DATA EXTRACT START

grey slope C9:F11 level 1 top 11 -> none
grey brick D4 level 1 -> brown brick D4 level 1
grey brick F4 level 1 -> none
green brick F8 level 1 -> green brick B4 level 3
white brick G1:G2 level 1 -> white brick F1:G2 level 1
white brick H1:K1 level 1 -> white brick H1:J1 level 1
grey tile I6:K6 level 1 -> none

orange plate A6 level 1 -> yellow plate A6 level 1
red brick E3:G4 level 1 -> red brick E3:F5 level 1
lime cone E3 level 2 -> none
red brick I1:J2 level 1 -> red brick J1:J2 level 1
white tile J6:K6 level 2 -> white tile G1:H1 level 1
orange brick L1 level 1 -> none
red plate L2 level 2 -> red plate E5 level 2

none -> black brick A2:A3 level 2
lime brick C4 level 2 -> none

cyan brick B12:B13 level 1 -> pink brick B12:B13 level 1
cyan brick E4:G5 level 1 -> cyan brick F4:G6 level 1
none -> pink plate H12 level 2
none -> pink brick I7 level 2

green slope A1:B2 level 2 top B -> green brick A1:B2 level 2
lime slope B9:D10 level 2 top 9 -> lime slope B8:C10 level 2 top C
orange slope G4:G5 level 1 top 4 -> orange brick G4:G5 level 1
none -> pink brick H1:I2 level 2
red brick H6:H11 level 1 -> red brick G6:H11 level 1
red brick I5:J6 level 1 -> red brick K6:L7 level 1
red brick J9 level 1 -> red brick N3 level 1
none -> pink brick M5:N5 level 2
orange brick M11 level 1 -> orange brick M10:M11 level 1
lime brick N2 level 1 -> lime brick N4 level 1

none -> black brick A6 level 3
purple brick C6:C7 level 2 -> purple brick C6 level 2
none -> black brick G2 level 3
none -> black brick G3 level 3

DATA EXTRACT END

• TASK OBJECTIVE
Print exactly the lines between the line with "lime brick N2" and the final line of the records above, both included.

• ANSWER FOR THE TASK
lime brick N2 level 1 -> lime brick N4 level 1

none -> black brick A6 level 3
purple brick C6:C7 level 2 -> purple brick C6 level 2
none -> black brick G2 level 3
none -> black brick G3 level 3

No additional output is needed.